- **WORK INSTRUCTIONS**
Below are some entries; reproduce them exactly and leave every picture out.

- **Version difference data**

○ ○ ○

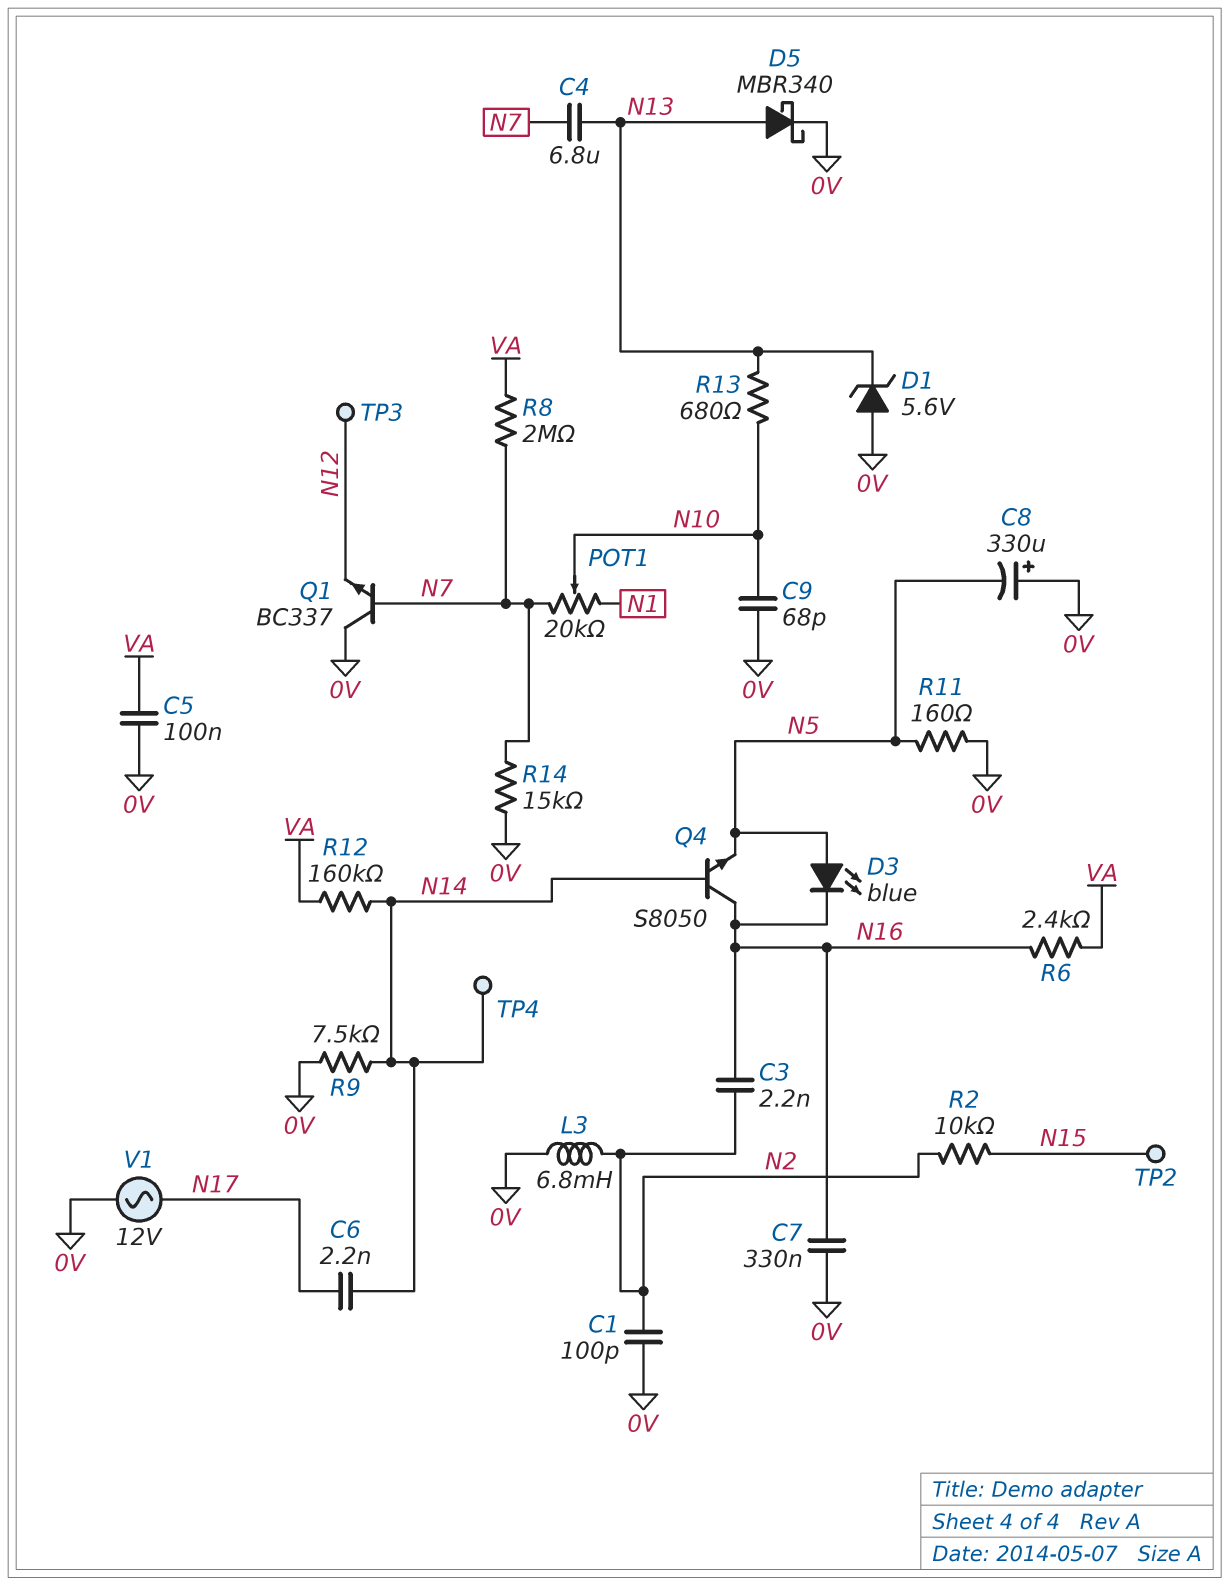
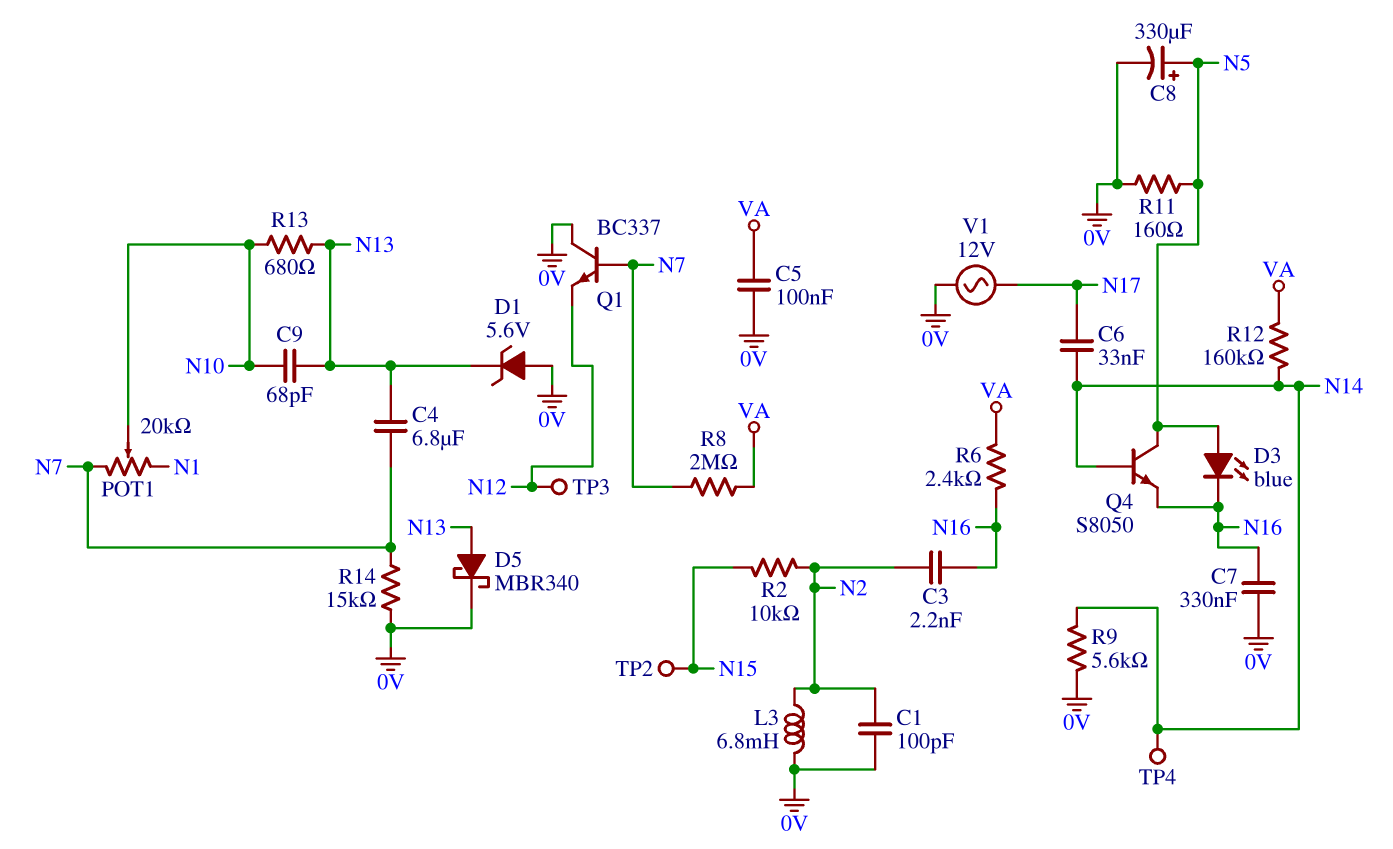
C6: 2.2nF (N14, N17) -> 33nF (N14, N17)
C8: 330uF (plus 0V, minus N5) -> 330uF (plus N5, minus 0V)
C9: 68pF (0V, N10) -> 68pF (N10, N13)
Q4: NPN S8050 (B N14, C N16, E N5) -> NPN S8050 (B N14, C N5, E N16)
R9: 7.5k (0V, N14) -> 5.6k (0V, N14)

○ ○ ○

- **ANSWER**
C6: 2.2nF (N14, N17) -> 33nF (N14, N17)
C8: 330uF (plus 0V, minus N5) -> 330uF (plus N5, minus 0V)
C9: 68pF (0V, N10) -> 68pF (N10, N13)
Q4: NPN S8050 (B N14, C N16, E N5) -> NPN S8050 (B N14, C N5, E N16)
R9: 7.5k (0V, N14) -> 5.6k (0V, N14)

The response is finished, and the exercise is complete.